WHAT IS ASKED -> Report how many lines of the data contain the string "with", treating uppercase and lowercase as different. Give only the number.

RECORDS SUPPLIED ->
───
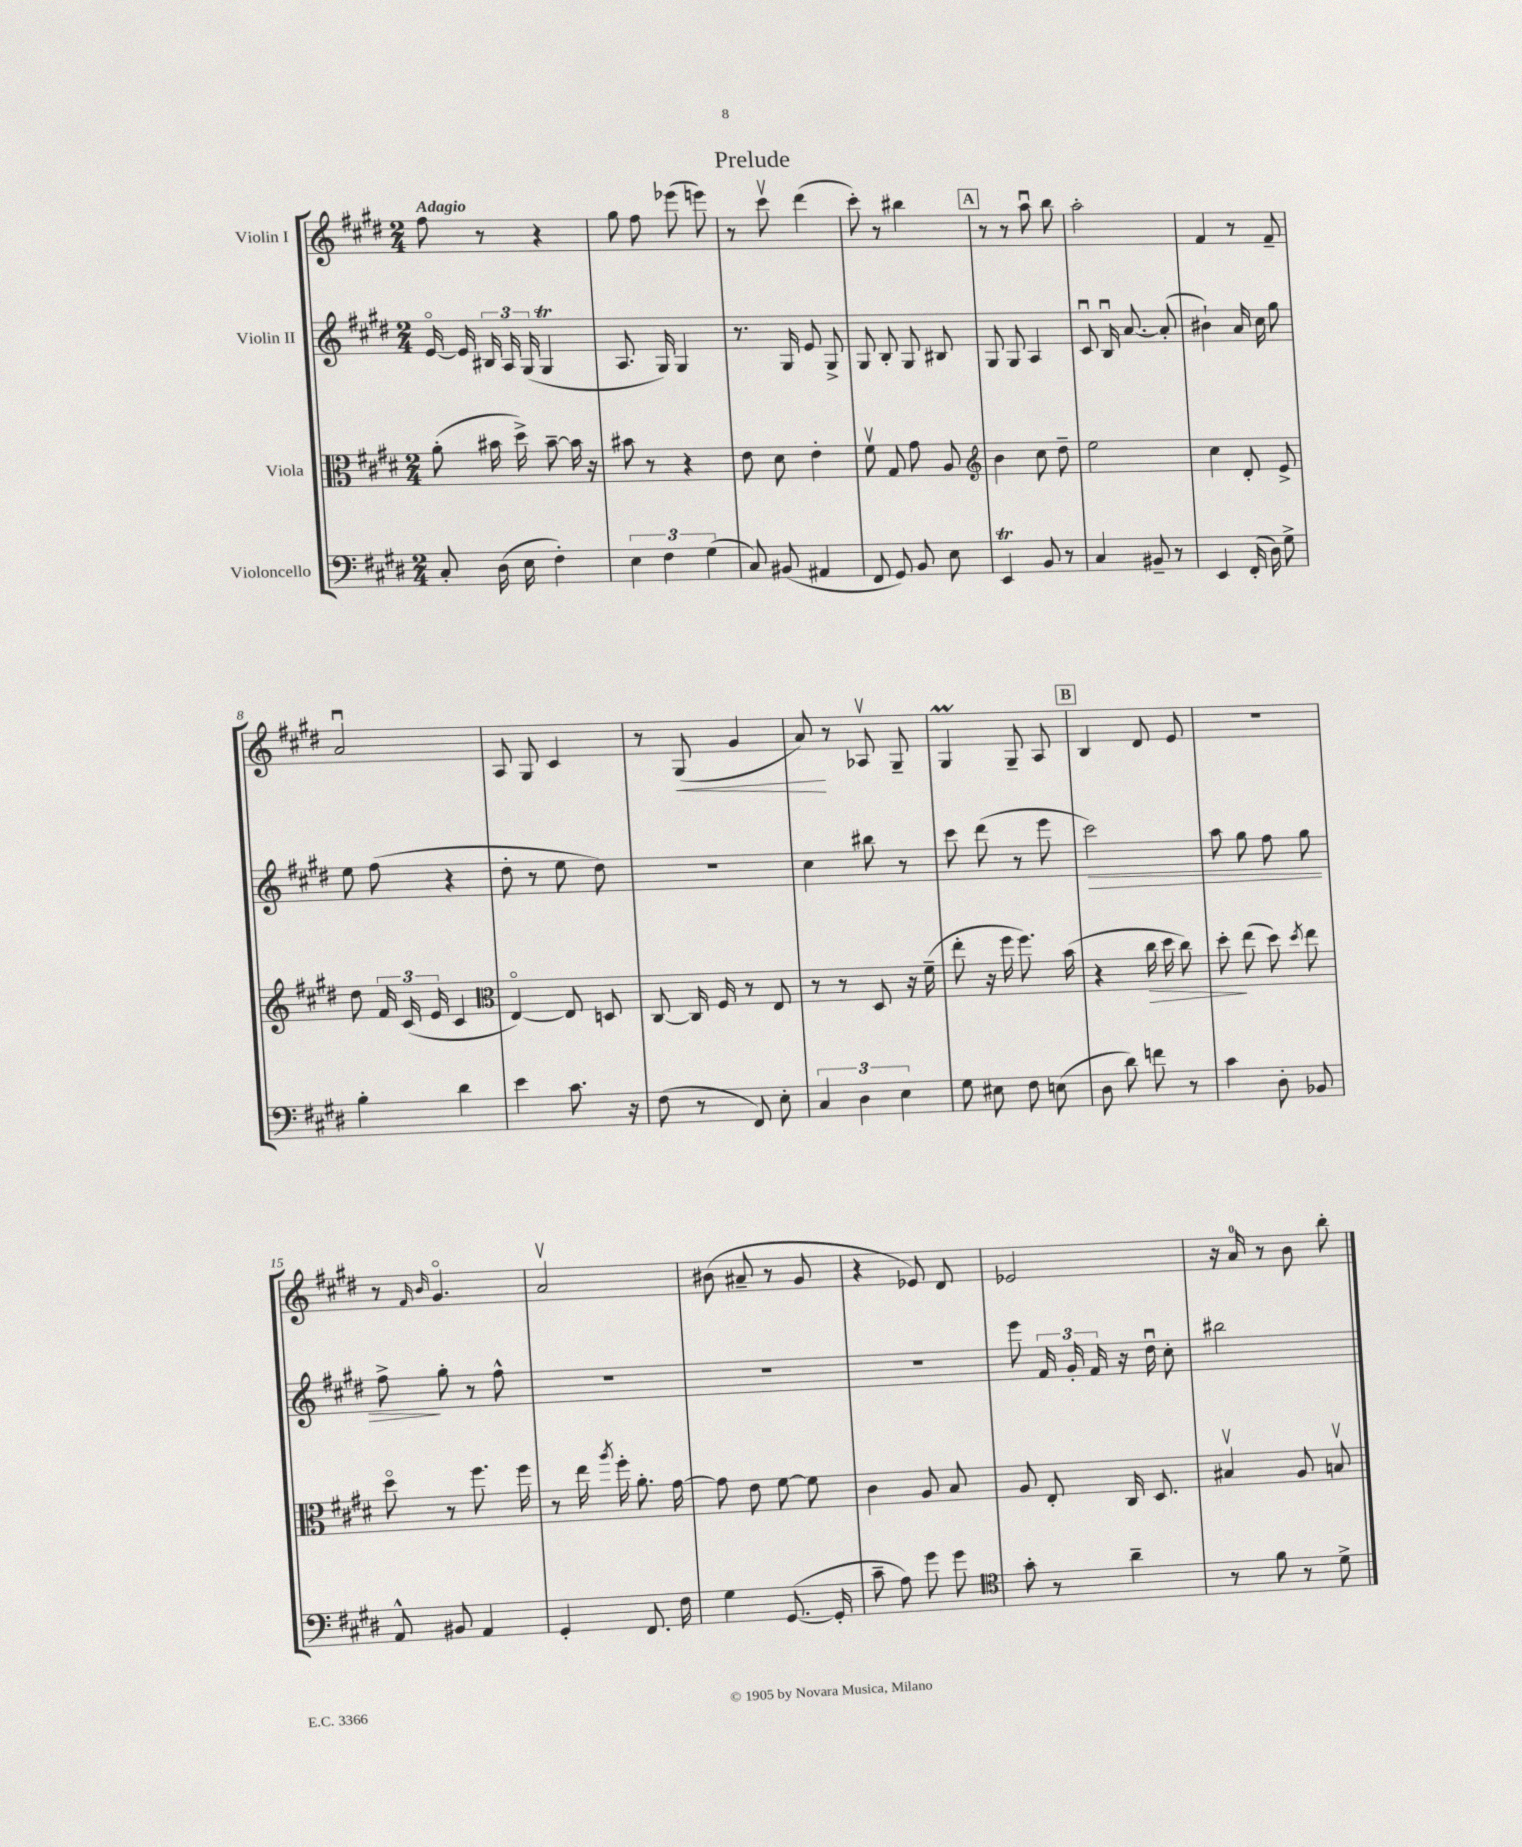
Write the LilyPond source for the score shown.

\header { title = "Prelude" }
<<
\new StaffGroup <<
\new Staff = "s0" \with { instrumentName = "Violin I" } {
    \clef treble \key e \major \numericTimeSignature \time 2/4 \tempo "Adagio"
    \autoBeamOff fis''8 r8 r4 |
    gis''8 fis''8 ees'''8( e'''8) |
    r8 cis'''8\upbow dis'''4( |
    cis'''8-.) r8 bis''4 |
    \mark \markup { \box "A" } r8 r8 a''8\downbow b''8 |
    a''2-. |
    fis'4 r8 fis'8-- |
    a'2\downbow |
    a8 gis8 cis'4 |
    r8 gis8\<( gis'4 |
    a'8\!) r8 aes8\upbow gis8-- |
    gis4\prall gis8-- a8 |
    \mark \markup { \box "B" } b4 dis'8 e'8 |
    R2 |
    r8 \grace { fis'16 b'16 } gis'4.\flageolet |
    a'2\upbow |
    bis'8( ais'8-- r8 gis'8 |
    r4 ees'8) dis'8 |
    ees'2 |
    r16 a'16-0 r8 b'8 b''8-. \bar "|." |
}
\new Staff = "s1" \with { instrumentName = "Violin II" } {
    \clef treble \key e \major \numericTimeSignature \time 2/4
    \autoBeamOff e'16~\flageolet e'16 \tuplet 3/2 { bis16 a16 gis16( } gis4\trill |
    a8. gis16) gis4 |
    r8. gis16 e'8 gis8-> |
    gis8 b8-. gis8 bis8 |
    \mark \markup { \box "A" } gis8 gis8 a4 |
    cis'8\downbow b16\downbow a'8.~ a'8-.( |
    bis'4-!) a'16 cis''16 gis''8 |
    e''8 fis''8( r4 |
    dis''8-. r8 e''8 dis''8) |
    R2 |
    cis''4 bis''8 r8 |
    cis'''8 dis'''8( r8 e'''8 |
    \mark \markup { \box "B" } cis'''2\>) |
    a''8 gis''8 fis''8 gis''8 |
    fis''8->\! gis''8-. r8 fis''8-^ |
    R2 |
    R2 |
    R2 |
    e'''8 \tuplet 3/2 { fis'16 gis'16-. fis'16 } r16 dis''16\downbow cis''8-. |
    bis''2 \bar "|." |
}
\new Staff = "s2" \with { instrumentName = "Viola" } {
    \clef alto \key e \major \numericTimeSignature \time 2/4
    \autoBeamOff a'8-.( bis'16 dis''16->) bis'8~-- bis'16 r16 |
    bis'8 r8 r4 |
    e'8 dis'8 e'4-. |
    fis'8\upbow gis8 gis'8 a8 |
    \mark \markup { \box "A" } \clef treble b'4 cis''8 dis''8-- |
    e''2 |
    cis''4 dis'8-. e'8-> |
    dis''8 \tuplet 3/2 { fis'16 cis'16( e'16 } cis'4 |
    \clef alto e4~\flageolet) e8 d8 |
    cis8~ cis16 fis16 r8 e8 |
    r8 r8 dis8 r16 fis'16--( |
    e''8-. r16 fis''16 fis''8.) b'16( |
    \mark \markup { \box "B" } r4 cis''16\> dis''16 cis''8) |
    dis''8-.\! e''8( dis''8) \acciaccatura { dis''8 } e''8 |
    dis''8\flageolet r8 fis''8. fis''16 |
    r8 e''16 \acciaccatura { a''8 } fis''16-. a'8.-. gis'16~ |
    gis'8 e'8 fis'8~ fis'8 |
    cis'4 a8 b8 |
    a8 e8-. cis16 dis8. |
    bis4\upbow a8 b8\upbow \bar "|." |
}
\new Staff = "s3" \with { instrumentName = "Violoncello" } {
    \clef bass \key e \major \numericTimeSignature \time 2/4
    \autoBeamOff cis8-. dis16( e16 fis4-.) |
    \tuplet 3/2 { e4 fis4 gis4( } |
    cis8) bis,8( ais,4 |
    fis,8 gis,8) b,8 e8 |
    \mark \markup { \box "A" } e,4\trill b,8 r8 |
    cis4 bis,8-- r8 |
    e,4 fis,16-.( dis16) gis8-> |
    b4-. dis'4 |
    e'4 cis'8. r16 |
    fis8( r8 fis,8) e8-. |
    \tuplet 3/2 { cis4 dis4 e4 } |
    gis8 eis8 fis8 e8( |
    \mark \markup { \box "B" } dis8 dis'8) f'8 r8 |
    cis'4 dis8-. bes,8 |
    a,8-^ bis,8 a,4 |
    gis,4-. fis,8. fis16 |
    gis4 gis,8.~( gis,16-. |
    cis'8-- a8) gis'8 gis'8 |
    \clef tenor gis'8-. r8 a'4-- |
    r8 fis'8 r8 dis'8-> \bar "|." |
}
>>
>>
───
COMPLETE RESPONSE -> 4